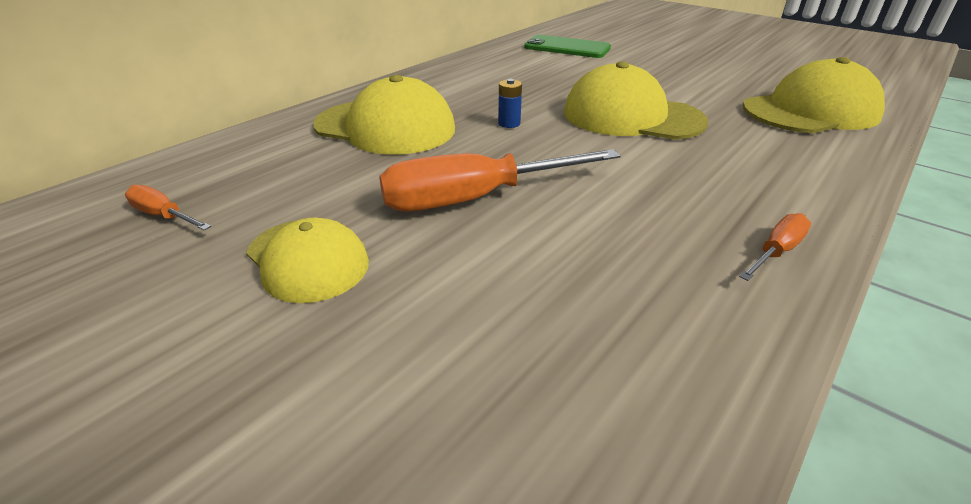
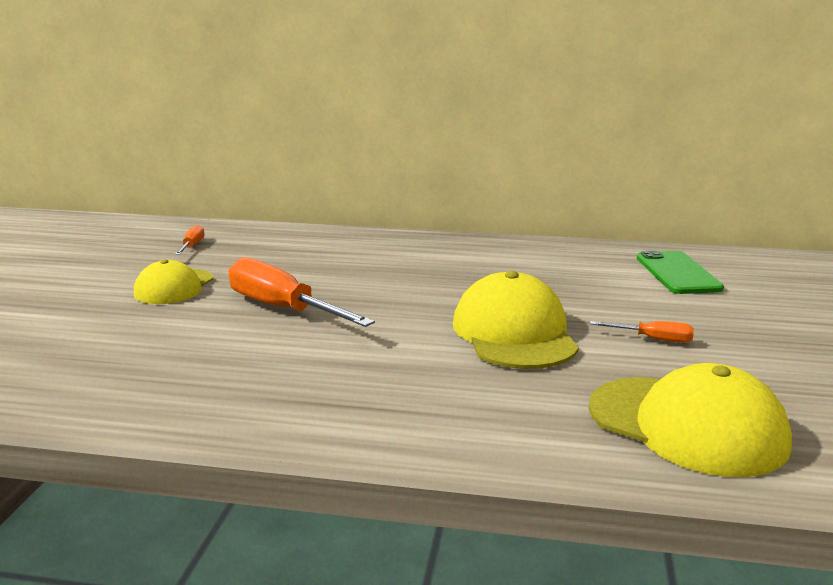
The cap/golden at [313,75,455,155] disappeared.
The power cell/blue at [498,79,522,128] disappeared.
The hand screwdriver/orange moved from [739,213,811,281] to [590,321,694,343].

▬▬▬▬▬▬▬▬▬▬

Your objective: Count up the lines in the preceding data that include the word "disappeared"; respond with the number only.

Solution to the problem: 2